◆ **Records for this task**:

== Segment start ==

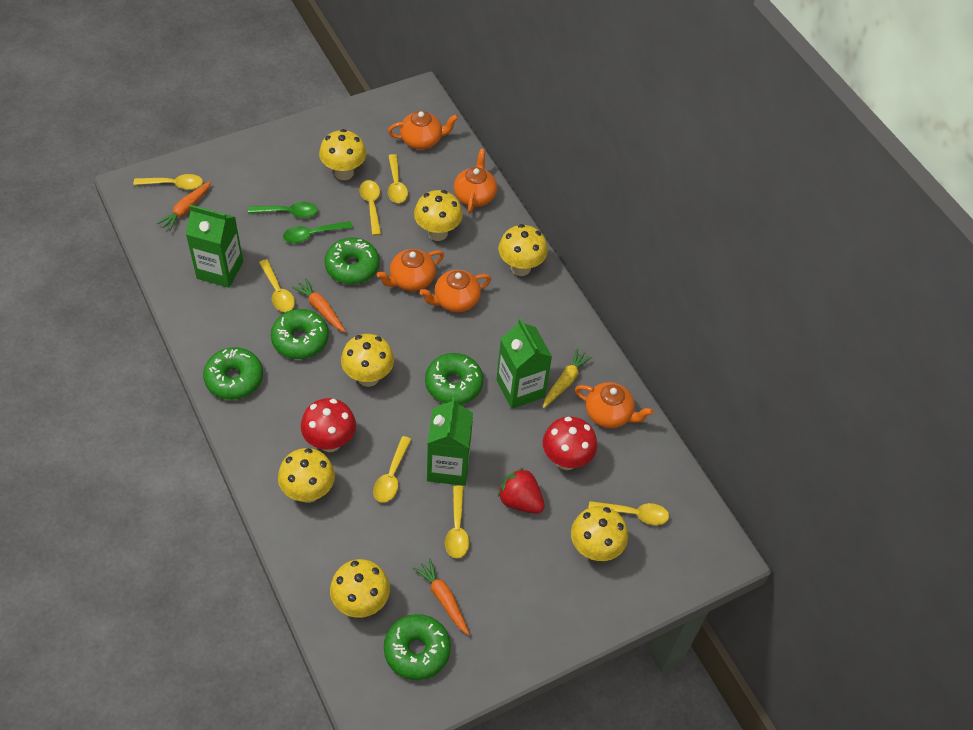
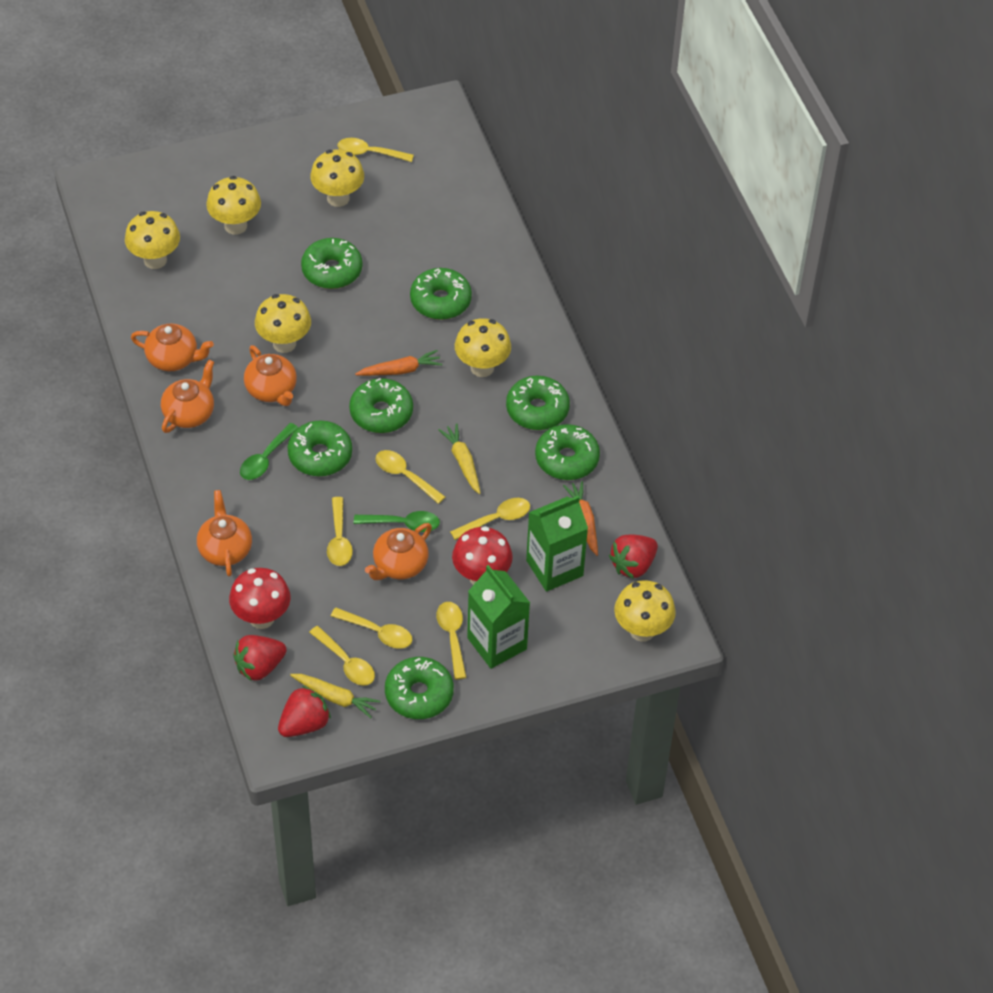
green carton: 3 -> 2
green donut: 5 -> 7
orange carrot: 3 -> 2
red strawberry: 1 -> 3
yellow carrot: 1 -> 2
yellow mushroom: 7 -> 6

== Segment end ==
== Segment start ==

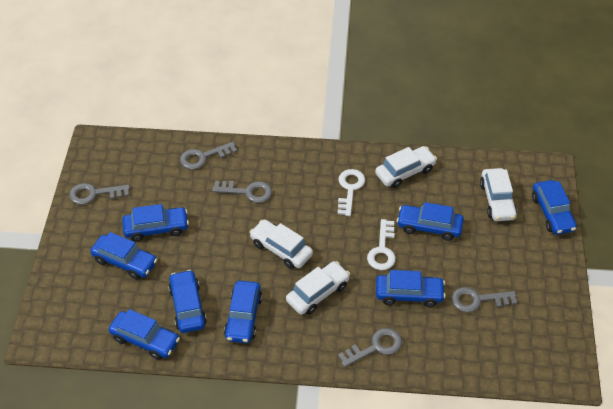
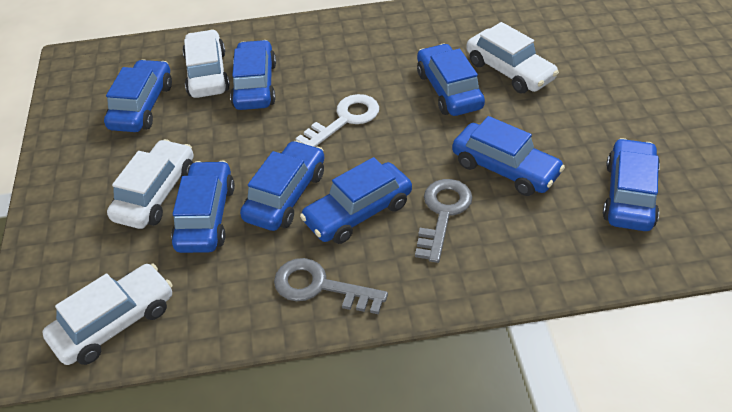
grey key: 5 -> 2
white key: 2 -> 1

== Segment end ==

The entries above hold a line with "green carton: 3 -> 2" and a later line with "yellow mushroom: 7 -> 6". Write out exactly those lines and all lines between, nothing more.

green carton: 3 -> 2
green donut: 5 -> 7
orange carrot: 3 -> 2
red strawberry: 1 -> 3
yellow carrot: 1 -> 2
yellow mushroom: 7 -> 6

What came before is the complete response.